### Description of the task
Find every line of the listing below where "brown" appears, and copy it.

### Exercise material
━━━━━━━━
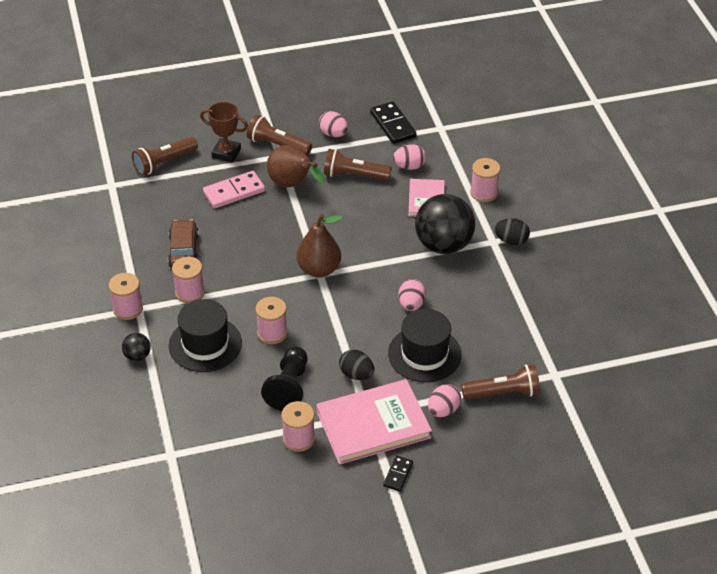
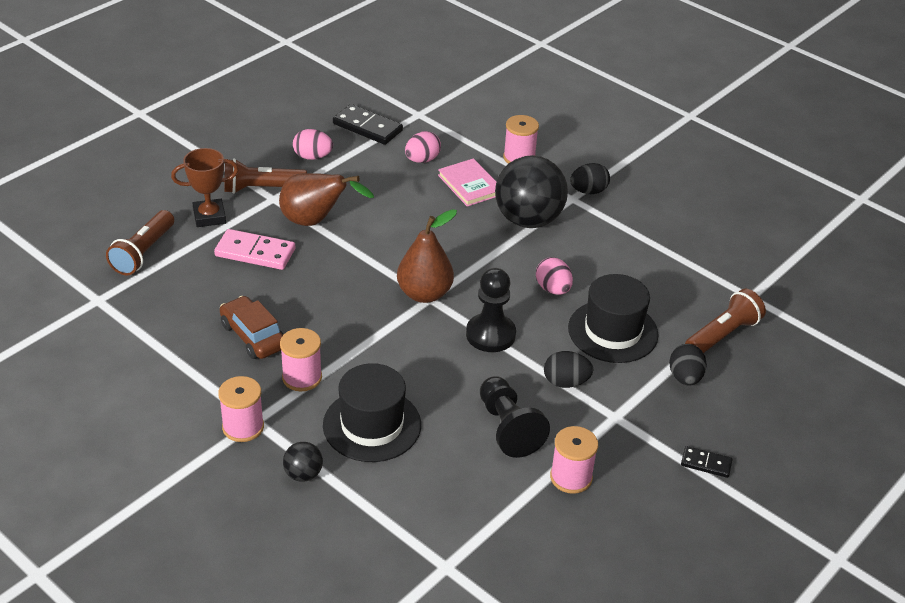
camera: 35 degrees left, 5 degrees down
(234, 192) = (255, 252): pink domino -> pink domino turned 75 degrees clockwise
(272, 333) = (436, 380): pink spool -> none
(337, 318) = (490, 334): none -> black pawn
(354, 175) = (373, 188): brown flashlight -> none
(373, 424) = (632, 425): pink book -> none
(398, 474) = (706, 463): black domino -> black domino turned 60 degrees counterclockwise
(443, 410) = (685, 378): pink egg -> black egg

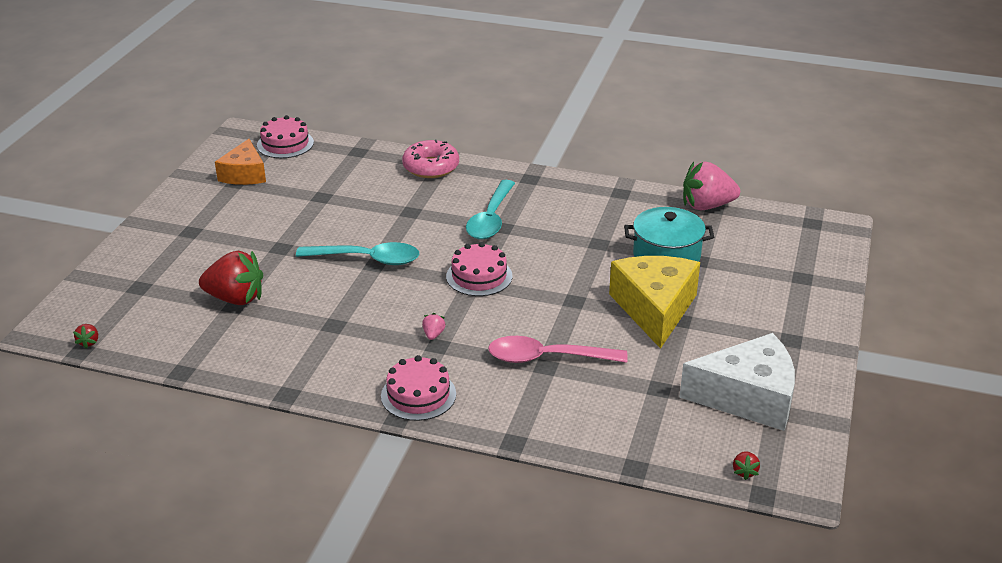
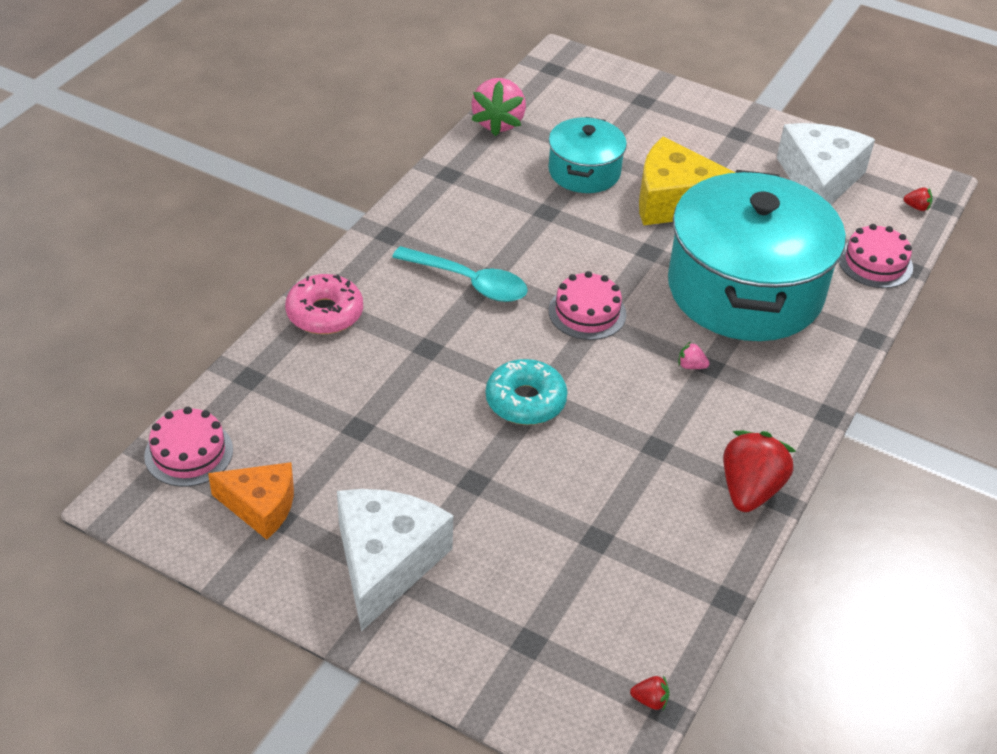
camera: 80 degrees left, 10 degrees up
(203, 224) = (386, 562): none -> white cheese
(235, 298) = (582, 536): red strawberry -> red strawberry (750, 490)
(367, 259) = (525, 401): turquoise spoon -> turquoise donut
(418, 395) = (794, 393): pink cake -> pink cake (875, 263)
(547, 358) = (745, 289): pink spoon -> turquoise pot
━━━━━━━━
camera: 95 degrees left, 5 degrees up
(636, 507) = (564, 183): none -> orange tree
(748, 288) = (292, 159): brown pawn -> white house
━━━━━━━━
### Solution to this problem
(354, 175) = (373, 188): brown flashlight -> none
(748, 288) = (292, 159): brown pawn -> white house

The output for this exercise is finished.